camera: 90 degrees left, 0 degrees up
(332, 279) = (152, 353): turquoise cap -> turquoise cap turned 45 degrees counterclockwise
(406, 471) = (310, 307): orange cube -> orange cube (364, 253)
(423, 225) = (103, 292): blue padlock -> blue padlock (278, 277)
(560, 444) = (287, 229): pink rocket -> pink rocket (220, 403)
____
## BRIEF
Reproduce without change every line of the entries above, from the one containing "(332, 279) = (152, 353): turquoise" through the last.

## SOLUTION TO THE EXERCISE
(332, 279) = (152, 353): turquoise cap -> turquoise cap turned 45 degrees counterclockwise
(406, 471) = (310, 307): orange cube -> orange cube (364, 253)
(423, 225) = (103, 292): blue padlock -> blue padlock (278, 277)
(560, 444) = (287, 229): pink rocket -> pink rocket (220, 403)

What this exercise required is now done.